RECORDS SHOWN =

---

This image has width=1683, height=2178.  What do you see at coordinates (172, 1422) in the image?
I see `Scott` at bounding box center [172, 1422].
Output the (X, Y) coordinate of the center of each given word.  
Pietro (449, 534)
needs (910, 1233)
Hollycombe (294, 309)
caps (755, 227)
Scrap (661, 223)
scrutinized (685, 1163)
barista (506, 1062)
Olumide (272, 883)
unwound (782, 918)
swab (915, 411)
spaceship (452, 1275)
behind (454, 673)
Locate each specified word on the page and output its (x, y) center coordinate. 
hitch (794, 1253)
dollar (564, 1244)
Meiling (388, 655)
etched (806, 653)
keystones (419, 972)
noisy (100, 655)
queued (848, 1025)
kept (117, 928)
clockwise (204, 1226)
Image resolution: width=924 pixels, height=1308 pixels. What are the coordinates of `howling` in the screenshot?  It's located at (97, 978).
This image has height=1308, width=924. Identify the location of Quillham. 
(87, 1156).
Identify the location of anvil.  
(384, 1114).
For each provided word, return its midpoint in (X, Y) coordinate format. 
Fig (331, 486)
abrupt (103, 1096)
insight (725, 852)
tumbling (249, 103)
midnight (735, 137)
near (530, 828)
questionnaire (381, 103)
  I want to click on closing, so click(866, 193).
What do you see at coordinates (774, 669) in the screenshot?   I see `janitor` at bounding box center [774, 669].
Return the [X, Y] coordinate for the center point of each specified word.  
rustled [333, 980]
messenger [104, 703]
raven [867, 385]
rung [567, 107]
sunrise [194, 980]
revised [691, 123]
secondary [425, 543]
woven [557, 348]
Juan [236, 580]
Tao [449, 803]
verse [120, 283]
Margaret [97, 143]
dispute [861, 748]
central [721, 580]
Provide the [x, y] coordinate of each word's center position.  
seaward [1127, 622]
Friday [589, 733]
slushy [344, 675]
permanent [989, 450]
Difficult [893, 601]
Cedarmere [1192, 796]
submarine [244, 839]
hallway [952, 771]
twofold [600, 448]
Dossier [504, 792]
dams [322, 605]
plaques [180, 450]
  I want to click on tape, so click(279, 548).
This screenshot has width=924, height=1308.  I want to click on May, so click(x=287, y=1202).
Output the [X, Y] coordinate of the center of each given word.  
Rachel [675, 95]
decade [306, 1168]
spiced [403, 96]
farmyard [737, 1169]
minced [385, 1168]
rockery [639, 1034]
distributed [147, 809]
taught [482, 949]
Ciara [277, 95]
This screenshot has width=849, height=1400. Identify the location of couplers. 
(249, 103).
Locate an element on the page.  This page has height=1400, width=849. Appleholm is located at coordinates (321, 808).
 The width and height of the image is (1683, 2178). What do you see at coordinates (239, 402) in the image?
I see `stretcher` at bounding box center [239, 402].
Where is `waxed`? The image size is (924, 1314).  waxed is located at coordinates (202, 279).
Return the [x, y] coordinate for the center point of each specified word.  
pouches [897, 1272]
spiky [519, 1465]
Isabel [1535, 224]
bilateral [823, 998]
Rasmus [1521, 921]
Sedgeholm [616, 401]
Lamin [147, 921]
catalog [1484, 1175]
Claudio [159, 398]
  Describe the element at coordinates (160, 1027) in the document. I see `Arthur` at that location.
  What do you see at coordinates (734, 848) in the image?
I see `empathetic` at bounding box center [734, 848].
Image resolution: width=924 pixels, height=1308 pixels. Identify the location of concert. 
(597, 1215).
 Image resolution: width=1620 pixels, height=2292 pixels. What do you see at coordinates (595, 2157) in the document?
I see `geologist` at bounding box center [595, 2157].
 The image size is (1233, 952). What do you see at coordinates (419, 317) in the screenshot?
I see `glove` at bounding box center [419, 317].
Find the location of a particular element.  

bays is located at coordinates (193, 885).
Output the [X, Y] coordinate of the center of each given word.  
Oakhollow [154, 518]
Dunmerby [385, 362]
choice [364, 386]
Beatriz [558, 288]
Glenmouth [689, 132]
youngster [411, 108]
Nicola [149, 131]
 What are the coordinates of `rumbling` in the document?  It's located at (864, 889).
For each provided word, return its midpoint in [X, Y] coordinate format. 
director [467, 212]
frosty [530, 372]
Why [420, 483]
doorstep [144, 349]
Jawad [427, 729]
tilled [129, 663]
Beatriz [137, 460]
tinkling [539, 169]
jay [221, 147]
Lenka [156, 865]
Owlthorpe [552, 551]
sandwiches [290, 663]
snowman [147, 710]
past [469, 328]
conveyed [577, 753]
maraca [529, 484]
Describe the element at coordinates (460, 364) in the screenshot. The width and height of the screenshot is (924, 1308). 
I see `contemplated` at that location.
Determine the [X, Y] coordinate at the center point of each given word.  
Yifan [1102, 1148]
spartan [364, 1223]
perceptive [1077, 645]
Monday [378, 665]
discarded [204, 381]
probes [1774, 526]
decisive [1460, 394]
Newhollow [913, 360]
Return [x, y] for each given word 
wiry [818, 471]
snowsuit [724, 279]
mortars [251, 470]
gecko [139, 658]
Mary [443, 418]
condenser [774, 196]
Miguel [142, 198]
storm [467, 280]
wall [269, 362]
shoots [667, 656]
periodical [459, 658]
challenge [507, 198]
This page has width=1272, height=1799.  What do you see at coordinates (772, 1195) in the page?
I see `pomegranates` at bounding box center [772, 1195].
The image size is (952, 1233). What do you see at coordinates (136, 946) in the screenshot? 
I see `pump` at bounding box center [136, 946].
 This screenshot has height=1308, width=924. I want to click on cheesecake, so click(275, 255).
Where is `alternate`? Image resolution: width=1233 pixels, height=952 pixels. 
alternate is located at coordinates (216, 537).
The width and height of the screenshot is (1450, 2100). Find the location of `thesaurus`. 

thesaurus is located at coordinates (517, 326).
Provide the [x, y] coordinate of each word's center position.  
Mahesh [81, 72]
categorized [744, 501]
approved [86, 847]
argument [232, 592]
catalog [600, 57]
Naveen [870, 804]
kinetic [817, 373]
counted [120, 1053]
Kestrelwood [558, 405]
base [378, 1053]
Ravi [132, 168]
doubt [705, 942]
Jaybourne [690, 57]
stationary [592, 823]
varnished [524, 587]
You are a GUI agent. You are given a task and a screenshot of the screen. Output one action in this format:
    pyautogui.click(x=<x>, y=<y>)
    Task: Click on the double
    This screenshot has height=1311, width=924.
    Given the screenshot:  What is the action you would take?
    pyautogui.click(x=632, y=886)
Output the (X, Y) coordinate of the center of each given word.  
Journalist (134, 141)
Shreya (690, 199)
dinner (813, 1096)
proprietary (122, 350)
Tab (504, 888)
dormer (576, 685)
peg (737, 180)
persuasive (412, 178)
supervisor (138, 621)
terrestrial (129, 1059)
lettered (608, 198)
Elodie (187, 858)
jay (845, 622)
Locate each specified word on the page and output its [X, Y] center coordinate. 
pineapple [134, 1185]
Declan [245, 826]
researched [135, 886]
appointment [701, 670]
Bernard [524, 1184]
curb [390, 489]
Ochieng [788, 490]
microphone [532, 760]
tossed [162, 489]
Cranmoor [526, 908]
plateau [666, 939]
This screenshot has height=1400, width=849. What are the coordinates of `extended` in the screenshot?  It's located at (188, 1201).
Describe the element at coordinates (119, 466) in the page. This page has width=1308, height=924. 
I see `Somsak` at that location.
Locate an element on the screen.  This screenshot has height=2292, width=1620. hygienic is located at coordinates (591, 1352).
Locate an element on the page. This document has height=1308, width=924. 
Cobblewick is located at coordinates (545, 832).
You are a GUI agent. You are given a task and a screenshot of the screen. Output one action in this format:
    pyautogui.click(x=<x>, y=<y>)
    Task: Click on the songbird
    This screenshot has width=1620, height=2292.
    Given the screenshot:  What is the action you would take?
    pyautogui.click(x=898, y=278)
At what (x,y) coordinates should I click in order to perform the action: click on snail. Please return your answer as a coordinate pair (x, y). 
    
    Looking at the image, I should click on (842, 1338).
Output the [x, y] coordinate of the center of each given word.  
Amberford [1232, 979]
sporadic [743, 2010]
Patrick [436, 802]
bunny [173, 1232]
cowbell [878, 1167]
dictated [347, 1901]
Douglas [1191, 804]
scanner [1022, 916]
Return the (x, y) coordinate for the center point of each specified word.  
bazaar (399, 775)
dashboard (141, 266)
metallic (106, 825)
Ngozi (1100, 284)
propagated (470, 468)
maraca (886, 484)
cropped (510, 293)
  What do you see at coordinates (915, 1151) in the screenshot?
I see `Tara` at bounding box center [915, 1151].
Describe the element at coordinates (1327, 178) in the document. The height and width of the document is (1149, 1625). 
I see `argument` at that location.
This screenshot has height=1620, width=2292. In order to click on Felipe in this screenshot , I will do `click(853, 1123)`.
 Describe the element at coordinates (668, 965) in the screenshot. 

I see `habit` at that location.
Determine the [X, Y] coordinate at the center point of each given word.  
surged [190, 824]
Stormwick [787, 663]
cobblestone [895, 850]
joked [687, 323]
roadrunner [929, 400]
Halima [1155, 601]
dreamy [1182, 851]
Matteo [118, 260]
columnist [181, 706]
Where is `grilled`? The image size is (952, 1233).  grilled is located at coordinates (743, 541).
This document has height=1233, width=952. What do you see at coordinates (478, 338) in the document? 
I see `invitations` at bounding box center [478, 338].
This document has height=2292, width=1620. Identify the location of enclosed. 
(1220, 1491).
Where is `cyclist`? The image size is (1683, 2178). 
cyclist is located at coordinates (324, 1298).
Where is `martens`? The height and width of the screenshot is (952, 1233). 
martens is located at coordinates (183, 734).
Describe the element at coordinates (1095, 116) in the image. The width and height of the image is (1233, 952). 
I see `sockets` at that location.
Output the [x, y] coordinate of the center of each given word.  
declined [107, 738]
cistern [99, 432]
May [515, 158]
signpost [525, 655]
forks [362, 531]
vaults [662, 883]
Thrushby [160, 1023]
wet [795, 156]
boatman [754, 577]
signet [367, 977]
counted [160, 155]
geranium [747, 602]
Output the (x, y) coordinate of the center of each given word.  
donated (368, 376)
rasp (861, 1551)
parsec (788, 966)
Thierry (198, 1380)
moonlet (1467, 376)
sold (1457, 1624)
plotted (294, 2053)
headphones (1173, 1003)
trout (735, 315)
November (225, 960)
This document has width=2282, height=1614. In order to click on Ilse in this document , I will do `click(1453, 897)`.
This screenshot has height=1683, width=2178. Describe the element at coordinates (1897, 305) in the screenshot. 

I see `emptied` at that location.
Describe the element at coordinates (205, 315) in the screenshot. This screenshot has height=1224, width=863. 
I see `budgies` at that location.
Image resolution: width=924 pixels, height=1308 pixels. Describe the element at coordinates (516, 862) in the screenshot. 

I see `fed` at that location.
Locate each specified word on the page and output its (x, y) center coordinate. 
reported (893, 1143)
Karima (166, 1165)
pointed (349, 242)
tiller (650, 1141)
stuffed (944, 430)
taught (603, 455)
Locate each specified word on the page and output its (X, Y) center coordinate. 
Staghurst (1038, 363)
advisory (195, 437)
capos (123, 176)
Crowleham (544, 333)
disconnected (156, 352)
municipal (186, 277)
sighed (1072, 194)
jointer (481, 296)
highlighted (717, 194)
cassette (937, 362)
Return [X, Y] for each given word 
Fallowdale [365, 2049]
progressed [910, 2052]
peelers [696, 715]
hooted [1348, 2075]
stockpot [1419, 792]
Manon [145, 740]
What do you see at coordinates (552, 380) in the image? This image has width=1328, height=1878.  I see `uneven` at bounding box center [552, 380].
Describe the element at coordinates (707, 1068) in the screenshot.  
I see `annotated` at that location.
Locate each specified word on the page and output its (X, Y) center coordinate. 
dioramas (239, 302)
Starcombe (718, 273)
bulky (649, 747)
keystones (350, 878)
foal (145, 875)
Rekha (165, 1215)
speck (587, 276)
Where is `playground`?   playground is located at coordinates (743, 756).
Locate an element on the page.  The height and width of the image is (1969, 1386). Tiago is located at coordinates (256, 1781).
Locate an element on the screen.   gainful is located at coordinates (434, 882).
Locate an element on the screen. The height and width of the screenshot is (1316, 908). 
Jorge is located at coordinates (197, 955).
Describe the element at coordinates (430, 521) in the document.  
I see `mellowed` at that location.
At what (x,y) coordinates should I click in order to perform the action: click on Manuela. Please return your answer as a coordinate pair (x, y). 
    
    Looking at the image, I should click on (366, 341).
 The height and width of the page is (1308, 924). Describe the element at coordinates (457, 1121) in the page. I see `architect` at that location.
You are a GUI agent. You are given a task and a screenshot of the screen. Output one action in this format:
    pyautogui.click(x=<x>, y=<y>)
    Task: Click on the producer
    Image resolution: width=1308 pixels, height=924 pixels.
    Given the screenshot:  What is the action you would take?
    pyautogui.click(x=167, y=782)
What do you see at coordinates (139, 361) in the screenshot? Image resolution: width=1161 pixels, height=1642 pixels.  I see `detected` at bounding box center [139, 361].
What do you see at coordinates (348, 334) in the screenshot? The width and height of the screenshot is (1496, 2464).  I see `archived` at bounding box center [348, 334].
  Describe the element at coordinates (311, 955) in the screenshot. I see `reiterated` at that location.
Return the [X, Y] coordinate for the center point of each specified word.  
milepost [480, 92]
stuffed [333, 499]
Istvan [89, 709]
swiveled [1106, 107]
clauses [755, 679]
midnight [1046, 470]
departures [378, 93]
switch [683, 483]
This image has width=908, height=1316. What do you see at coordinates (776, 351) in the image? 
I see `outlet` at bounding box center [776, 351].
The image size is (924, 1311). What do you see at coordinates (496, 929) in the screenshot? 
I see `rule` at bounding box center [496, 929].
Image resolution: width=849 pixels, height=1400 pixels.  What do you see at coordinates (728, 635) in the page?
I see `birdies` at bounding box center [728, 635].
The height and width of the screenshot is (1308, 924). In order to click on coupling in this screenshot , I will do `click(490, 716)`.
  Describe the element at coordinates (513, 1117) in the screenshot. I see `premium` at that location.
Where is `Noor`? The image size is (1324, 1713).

---

CHALLENGE =
Convert the items from the line containing "noisy (100, 655)" through the line containing "(384, 1114)." into a JSON list of strings, one string per line, leaving out blank lines.

RESULT OF THE TASK =
[
  "noisy (100, 655)",
  "queued (848, 1025)",
  "kept (117, 928)",
  "clockwise (204, 1226)",
  "Image resolution: width=924 pixels, height=1308 pixels. What are the coordinates of `howling` in the screenshot?  It's located at (97, 978).",
  "This image has height=1308, width=924. Identify the location of Quillham. ",
  "(87, 1156).",
  "Identify the location of anvil.  ",
  "(384, 1114)."
]